> _To do_: The word "left" may appear in lines of the data; say how many such lines there are, with nothing beyond the number.

> _Given data_:
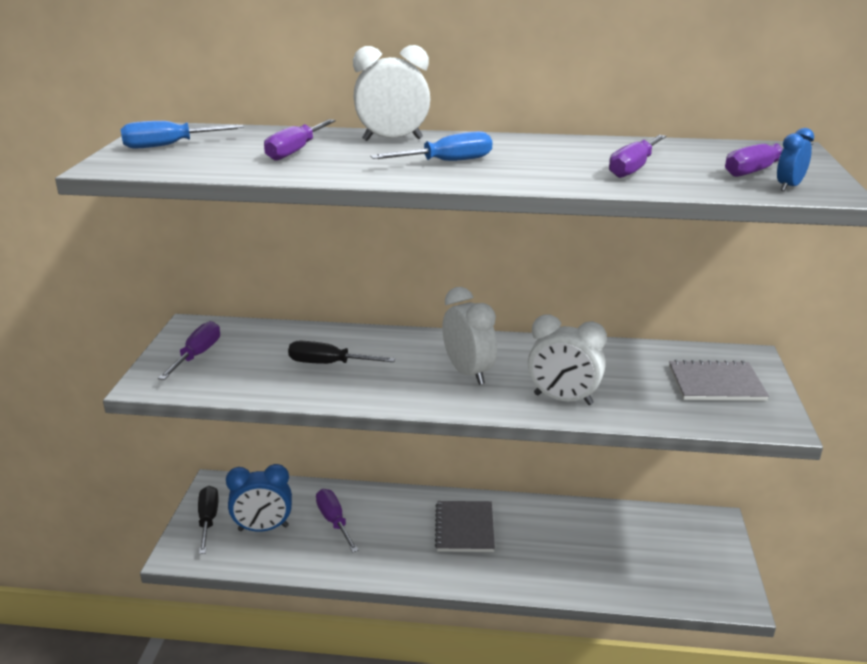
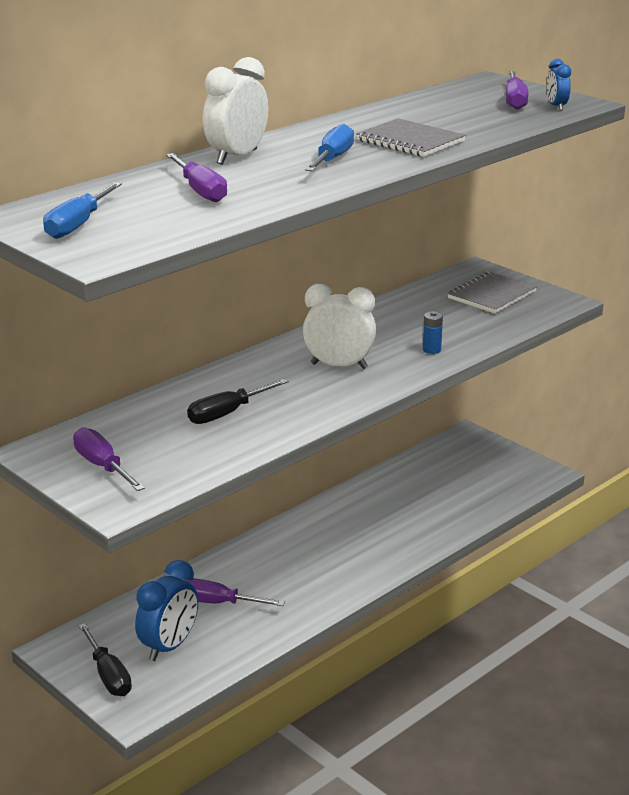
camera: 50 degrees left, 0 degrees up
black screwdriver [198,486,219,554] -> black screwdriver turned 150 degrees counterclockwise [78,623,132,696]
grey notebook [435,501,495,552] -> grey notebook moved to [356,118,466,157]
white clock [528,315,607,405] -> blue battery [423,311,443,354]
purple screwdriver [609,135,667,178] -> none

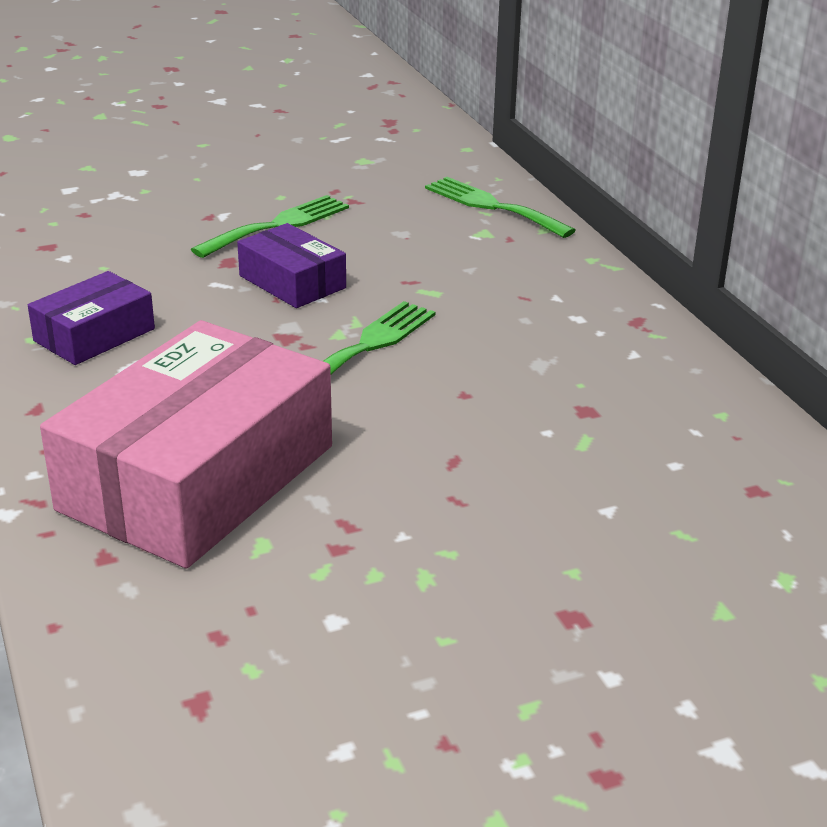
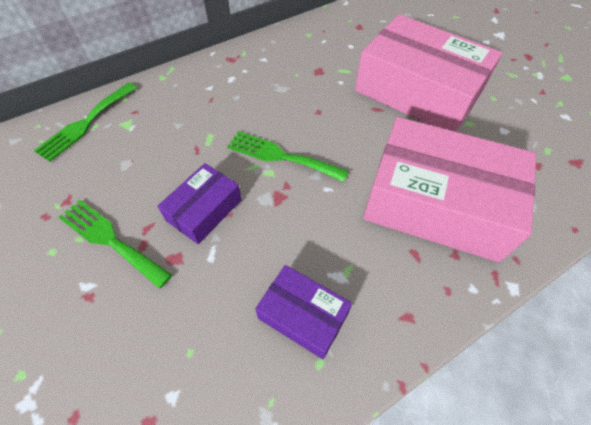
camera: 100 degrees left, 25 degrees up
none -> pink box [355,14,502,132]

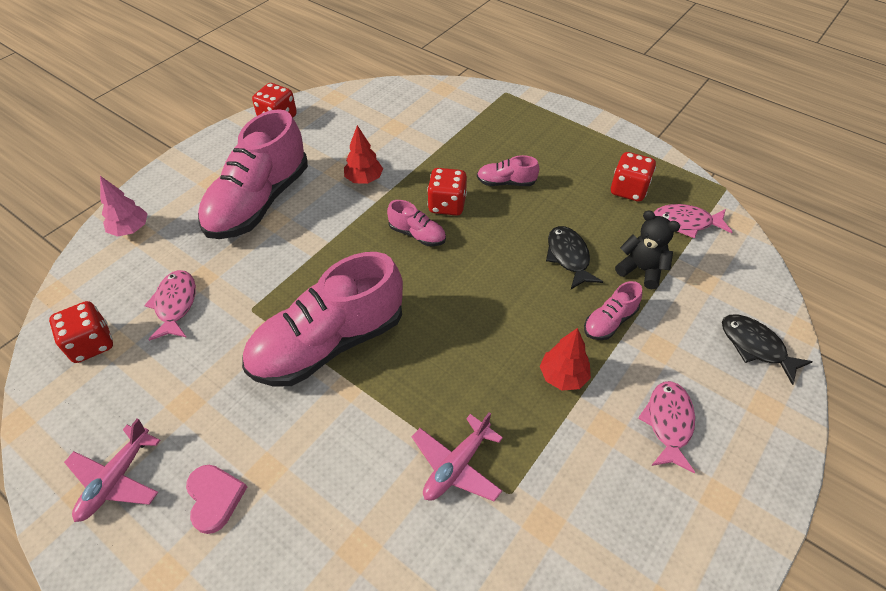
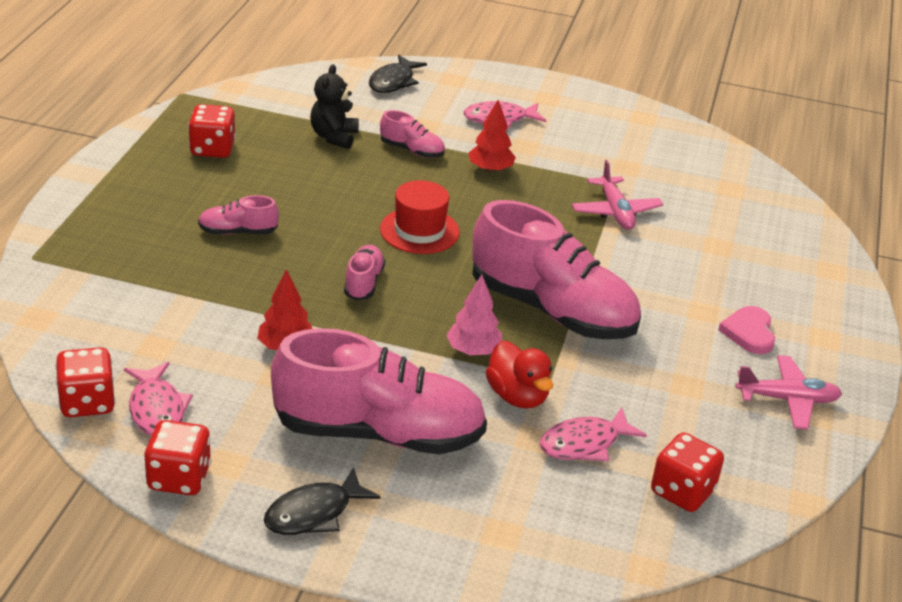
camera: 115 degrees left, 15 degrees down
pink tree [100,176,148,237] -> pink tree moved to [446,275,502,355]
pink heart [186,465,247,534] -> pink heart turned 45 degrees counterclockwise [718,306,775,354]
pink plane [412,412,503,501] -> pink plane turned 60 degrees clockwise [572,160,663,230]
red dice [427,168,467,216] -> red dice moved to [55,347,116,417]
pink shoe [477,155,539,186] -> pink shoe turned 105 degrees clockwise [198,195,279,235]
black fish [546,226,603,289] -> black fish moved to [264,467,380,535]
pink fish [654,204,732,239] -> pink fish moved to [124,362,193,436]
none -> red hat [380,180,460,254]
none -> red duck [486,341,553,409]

--

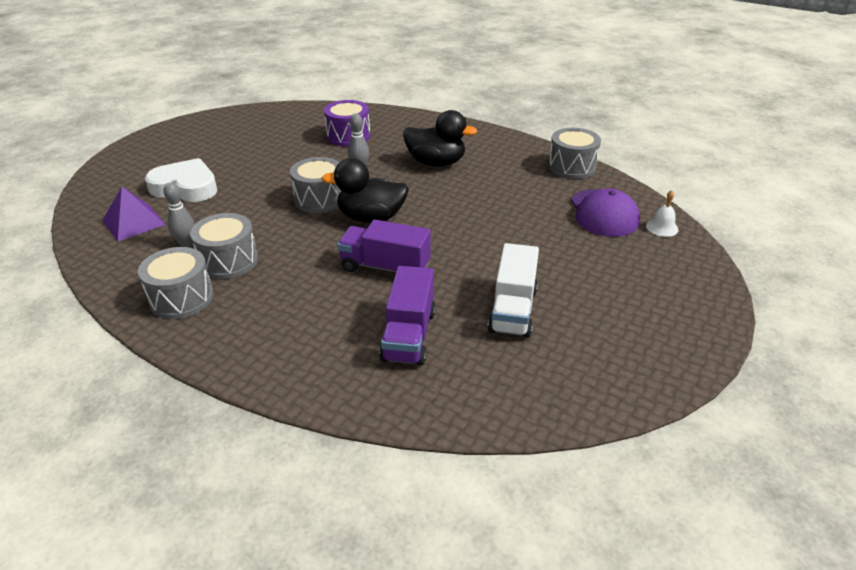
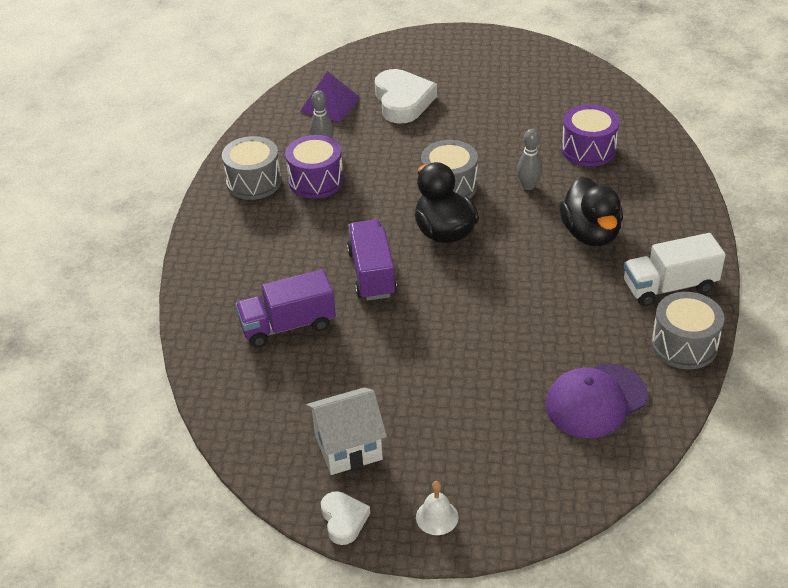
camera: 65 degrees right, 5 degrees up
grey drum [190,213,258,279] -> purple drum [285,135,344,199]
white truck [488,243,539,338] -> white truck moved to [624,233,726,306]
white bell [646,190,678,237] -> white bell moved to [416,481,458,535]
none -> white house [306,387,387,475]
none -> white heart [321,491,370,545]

> _Response to this task_: 3